▶ [PROBLEM REQUIREMENTS]:
In the answer, each line must appear exactly as in the records, and no picture may appear.

======== PROVIDED DATA

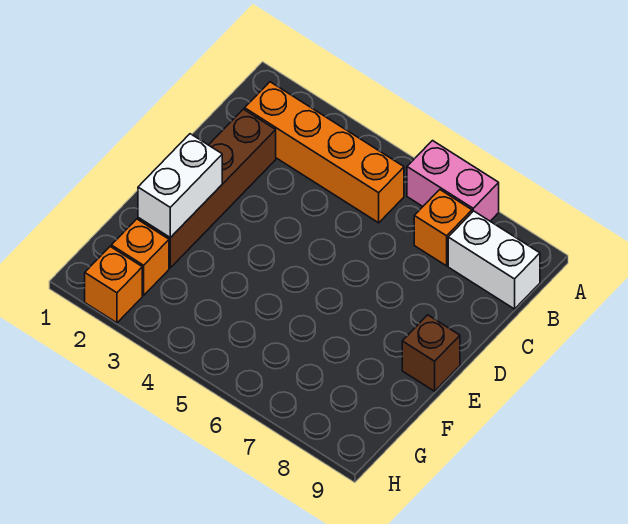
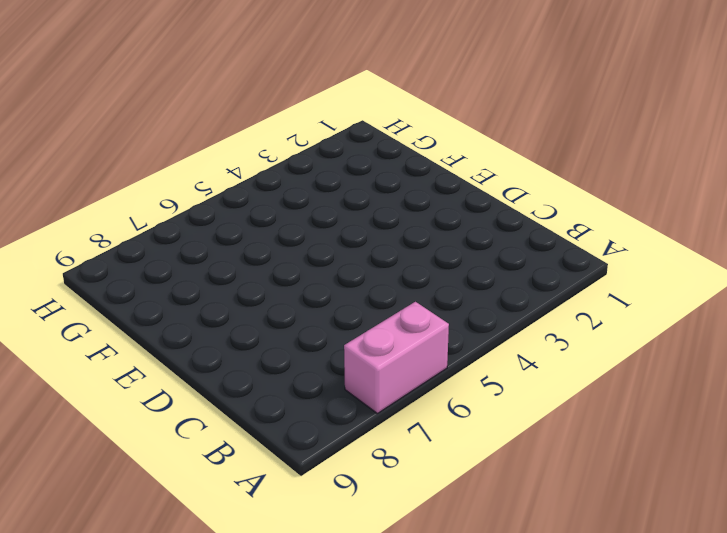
none -> orange brick B2:B5 level 1
none -> orange brick B7 level 1

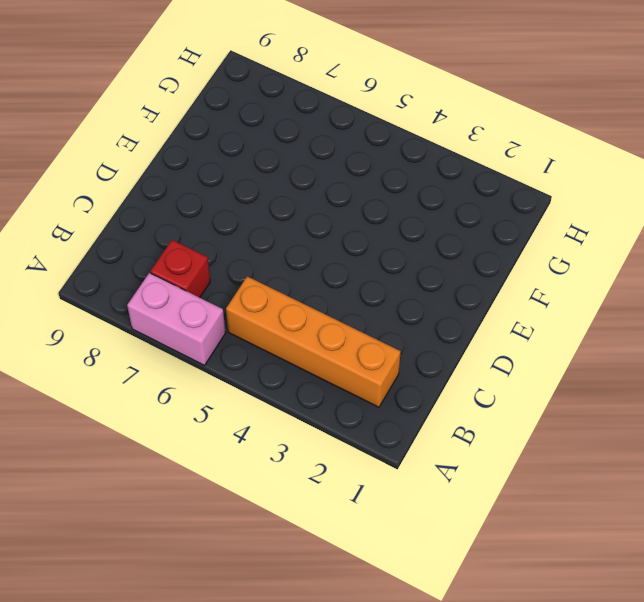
red brick B7 level 1 -> orange brick B7 level 1
none -> white brick B8:B9 level 1
none -> brown brick C2:F2 level 1

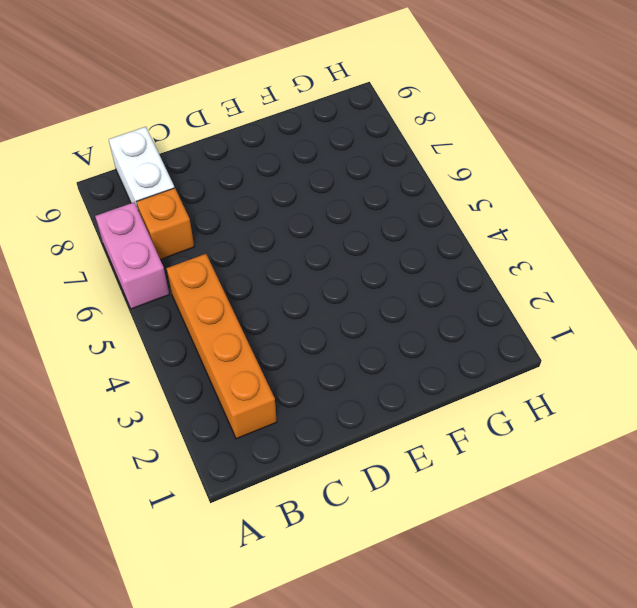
none -> brown brick C2:F2 level 1
none -> brown brick E9 level 1

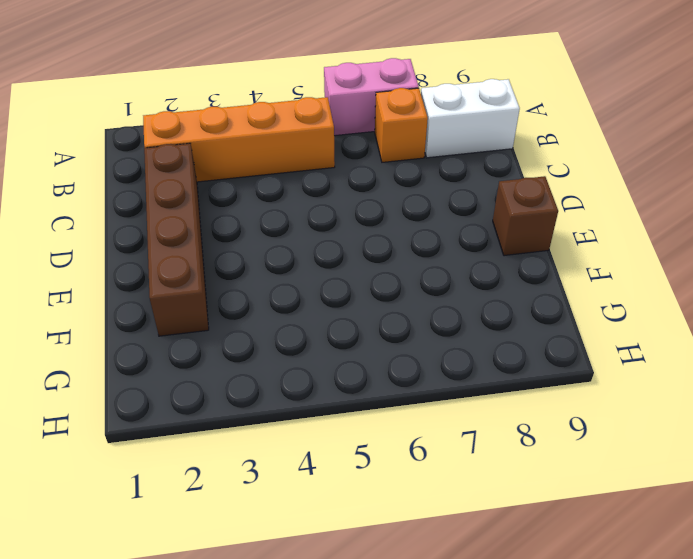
none -> orange brick G2 level 1
none -> orange brick H2 level 1

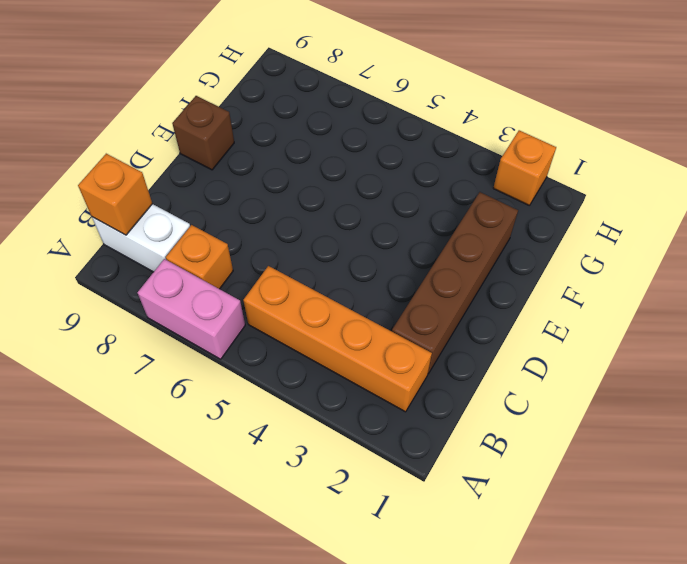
orange brick B9 level 2 -> orange brick G2 level 1
none -> white brick E2:F2 level 2

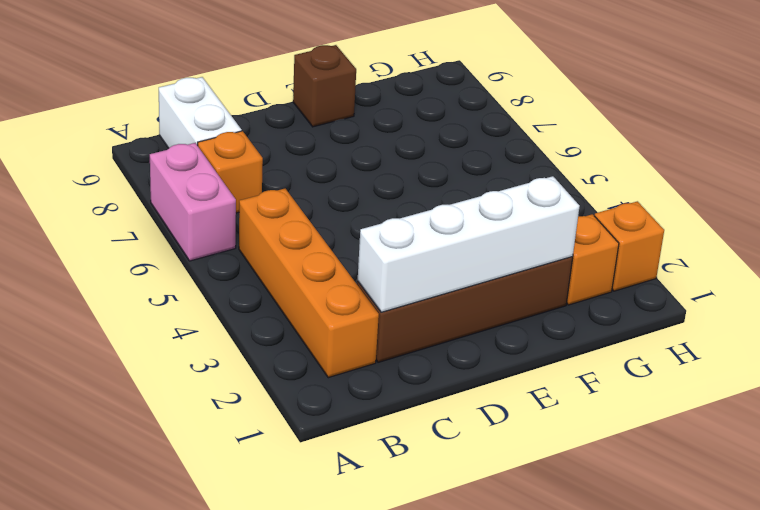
white brick C2:F2 level 2 -> white brick E2:F2 level 2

================

▶ [ANSWER TO THIS EXERCISE]:
none -> orange brick B2:B5 level 1
none -> orange brick B7 level 1

red brick B7 level 1 -> orange brick B7 level 1
none -> white brick B8:B9 level 1
none -> brown brick C2:F2 level 1

none -> brown brick C2:F2 level 1
none -> brown brick E9 level 1

none -> orange brick G2 level 1
none -> orange brick H2 level 1

orange brick B9 level 2 -> orange brick G2 level 1
none -> white brick E2:F2 level 2

white brick C2:F2 level 2 -> white brick E2:F2 level 2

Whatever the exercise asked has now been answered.